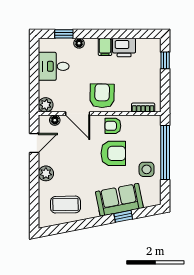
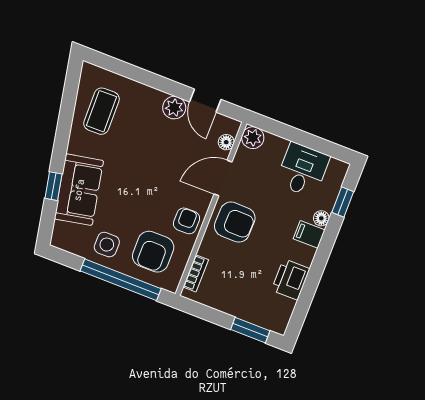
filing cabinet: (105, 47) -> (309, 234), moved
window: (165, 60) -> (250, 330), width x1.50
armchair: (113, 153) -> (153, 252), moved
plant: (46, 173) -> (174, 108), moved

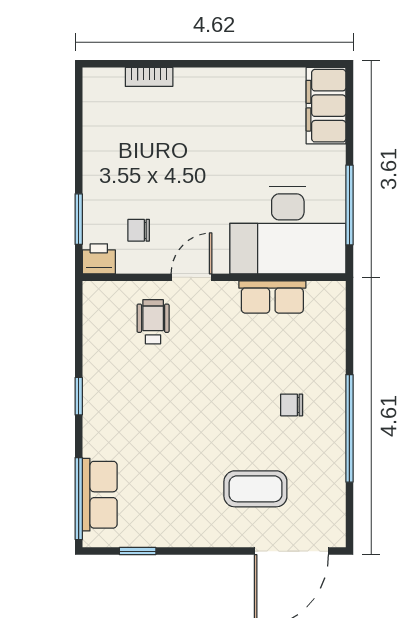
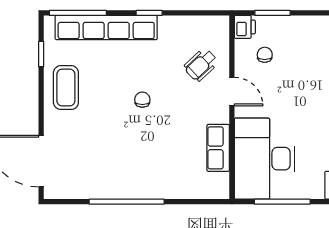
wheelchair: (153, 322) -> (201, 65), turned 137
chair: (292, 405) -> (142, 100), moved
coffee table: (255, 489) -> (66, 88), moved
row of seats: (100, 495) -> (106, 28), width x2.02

--

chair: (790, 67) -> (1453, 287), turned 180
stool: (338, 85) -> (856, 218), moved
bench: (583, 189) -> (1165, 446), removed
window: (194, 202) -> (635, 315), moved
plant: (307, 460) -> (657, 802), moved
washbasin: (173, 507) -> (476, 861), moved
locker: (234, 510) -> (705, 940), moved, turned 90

- [Work request]: Once the line with "plant: (46, 173) -> (174, 108), moved" is found in the data above, reproduce it and each line after it exactly, through the line with "row of seats: (100, 495)". Omit the pictures.

- [Written response]:
plant: (46, 173) -> (174, 108), moved

wheelchair: (153, 322) -> (201, 65), turned 137
chair: (292, 405) -> (142, 100), moved
coffee table: (255, 489) -> (66, 88), moved
row of seats: (100, 495) -> (106, 28), width x2.02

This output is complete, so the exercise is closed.